Work through the data below and give the number of lines holding the word "grey", without any other text.
+ + +
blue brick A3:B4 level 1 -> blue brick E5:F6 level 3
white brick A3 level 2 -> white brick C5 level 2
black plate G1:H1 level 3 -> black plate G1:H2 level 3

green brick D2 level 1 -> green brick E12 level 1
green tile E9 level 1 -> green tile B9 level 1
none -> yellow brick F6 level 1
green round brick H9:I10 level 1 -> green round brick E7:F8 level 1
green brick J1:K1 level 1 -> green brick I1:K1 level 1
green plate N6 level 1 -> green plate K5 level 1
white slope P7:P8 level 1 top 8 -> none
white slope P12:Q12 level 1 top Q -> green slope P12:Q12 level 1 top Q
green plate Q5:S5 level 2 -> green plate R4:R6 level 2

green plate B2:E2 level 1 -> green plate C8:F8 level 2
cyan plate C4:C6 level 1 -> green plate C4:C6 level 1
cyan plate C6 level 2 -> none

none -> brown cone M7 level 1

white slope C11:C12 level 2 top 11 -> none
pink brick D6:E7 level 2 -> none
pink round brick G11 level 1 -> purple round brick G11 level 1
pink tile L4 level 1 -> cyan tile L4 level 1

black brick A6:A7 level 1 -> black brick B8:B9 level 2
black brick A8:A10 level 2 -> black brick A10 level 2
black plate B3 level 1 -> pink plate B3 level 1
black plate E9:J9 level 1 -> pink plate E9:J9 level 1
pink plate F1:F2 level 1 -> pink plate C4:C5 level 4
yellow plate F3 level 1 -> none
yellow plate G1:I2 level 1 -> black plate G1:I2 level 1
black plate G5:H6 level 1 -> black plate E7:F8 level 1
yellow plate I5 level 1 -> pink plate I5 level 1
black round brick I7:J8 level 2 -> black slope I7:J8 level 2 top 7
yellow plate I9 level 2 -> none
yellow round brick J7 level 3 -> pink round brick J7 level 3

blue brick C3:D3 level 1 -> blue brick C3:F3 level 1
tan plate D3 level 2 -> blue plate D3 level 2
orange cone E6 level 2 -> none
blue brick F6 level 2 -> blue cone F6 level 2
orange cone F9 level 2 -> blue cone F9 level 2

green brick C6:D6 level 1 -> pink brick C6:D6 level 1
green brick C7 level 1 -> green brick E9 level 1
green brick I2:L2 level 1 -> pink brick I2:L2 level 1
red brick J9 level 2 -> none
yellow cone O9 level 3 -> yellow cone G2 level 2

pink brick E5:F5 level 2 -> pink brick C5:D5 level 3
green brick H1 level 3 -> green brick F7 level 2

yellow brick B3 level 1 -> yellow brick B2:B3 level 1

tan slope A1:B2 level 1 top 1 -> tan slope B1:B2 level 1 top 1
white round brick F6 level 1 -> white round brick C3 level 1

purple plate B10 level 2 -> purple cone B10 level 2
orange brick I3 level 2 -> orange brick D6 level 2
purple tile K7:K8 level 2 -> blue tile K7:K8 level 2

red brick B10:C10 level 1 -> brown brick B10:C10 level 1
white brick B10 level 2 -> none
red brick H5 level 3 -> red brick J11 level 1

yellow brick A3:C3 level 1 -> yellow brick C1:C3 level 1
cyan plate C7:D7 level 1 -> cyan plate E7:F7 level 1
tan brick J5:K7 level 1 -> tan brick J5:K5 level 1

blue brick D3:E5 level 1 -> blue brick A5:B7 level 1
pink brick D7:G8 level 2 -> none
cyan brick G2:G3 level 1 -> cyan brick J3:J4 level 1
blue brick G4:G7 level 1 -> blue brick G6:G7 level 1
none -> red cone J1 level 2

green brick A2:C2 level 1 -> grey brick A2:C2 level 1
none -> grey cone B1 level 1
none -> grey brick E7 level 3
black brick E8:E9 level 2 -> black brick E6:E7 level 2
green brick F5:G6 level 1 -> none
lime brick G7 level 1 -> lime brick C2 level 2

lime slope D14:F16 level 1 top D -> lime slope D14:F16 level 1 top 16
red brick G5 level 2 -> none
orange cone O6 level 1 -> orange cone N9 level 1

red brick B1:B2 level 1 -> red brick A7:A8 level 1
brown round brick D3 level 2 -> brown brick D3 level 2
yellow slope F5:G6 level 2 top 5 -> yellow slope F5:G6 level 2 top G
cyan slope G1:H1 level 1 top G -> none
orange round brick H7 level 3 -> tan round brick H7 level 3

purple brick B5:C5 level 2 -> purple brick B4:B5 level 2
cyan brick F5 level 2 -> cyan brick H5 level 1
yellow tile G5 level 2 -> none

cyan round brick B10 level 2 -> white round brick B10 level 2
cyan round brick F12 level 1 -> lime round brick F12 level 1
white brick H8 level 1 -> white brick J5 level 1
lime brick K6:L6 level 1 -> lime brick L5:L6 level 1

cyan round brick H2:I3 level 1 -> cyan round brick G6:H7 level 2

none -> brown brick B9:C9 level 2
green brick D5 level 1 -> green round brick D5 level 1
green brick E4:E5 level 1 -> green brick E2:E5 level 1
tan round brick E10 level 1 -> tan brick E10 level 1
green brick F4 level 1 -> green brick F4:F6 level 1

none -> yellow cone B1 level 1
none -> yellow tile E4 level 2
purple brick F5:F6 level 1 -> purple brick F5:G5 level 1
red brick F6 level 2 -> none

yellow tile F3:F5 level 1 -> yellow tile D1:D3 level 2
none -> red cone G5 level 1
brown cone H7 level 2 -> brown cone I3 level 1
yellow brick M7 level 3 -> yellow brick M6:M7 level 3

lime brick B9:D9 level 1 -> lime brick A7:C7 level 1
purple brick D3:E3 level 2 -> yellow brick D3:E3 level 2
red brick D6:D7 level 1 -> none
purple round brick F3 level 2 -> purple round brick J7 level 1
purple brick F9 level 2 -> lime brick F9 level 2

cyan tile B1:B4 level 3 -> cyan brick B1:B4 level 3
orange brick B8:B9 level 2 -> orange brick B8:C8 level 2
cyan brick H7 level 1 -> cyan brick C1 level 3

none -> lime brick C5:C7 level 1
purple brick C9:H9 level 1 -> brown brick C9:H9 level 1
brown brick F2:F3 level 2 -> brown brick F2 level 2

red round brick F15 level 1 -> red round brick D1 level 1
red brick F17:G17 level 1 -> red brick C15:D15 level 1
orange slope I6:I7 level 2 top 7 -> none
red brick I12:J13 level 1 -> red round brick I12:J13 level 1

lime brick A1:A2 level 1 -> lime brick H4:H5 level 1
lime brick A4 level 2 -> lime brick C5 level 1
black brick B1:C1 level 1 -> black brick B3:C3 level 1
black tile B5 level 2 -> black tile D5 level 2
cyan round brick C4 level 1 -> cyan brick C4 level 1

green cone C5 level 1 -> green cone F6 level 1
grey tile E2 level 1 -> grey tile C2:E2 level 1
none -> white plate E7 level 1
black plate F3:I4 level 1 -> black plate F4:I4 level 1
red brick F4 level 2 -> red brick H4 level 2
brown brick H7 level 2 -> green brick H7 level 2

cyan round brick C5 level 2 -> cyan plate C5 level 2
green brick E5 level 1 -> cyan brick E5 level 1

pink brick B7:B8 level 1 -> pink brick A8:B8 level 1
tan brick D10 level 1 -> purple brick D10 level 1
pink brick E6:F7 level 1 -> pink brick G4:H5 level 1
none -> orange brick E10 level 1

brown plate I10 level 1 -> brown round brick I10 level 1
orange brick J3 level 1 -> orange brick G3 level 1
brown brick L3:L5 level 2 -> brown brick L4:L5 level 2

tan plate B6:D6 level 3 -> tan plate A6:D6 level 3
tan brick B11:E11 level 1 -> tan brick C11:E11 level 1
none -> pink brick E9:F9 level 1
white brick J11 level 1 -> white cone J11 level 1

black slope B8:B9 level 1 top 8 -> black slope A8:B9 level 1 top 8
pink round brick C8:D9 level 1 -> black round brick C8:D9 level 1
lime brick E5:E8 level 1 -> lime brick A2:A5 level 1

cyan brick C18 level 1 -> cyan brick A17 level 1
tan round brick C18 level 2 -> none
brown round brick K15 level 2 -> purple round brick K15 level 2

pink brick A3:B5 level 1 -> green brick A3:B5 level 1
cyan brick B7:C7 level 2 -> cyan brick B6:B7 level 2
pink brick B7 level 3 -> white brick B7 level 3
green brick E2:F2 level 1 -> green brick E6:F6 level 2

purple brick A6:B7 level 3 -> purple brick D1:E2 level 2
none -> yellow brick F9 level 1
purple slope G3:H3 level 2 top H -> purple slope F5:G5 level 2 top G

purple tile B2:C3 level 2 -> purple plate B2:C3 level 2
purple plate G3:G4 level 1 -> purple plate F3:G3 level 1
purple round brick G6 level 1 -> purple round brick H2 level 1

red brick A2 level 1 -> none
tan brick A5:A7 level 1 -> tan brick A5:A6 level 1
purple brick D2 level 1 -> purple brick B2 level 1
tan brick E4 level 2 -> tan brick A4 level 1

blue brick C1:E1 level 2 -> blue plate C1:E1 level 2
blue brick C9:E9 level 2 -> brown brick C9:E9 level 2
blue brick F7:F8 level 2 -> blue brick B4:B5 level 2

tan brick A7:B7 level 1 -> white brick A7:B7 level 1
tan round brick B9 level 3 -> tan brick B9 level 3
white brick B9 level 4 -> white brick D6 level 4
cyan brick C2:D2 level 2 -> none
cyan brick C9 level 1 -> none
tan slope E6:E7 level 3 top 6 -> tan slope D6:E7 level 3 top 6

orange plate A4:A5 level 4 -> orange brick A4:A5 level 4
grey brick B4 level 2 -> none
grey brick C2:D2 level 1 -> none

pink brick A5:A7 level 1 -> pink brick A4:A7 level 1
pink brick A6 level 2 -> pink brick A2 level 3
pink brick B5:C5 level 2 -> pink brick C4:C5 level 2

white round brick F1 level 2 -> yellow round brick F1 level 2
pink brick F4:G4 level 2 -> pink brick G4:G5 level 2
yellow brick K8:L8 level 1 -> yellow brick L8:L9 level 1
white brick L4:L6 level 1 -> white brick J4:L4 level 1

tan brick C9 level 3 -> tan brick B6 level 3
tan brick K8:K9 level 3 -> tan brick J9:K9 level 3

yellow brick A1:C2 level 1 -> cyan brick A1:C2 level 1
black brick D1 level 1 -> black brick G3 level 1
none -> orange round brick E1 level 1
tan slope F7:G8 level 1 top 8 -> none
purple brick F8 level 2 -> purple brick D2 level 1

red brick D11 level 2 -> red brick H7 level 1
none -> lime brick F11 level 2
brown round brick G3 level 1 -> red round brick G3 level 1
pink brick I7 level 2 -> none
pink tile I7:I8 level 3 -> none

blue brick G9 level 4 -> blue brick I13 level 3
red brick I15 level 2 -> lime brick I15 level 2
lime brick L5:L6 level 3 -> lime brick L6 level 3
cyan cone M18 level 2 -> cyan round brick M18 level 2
+ + +
Answer box =
6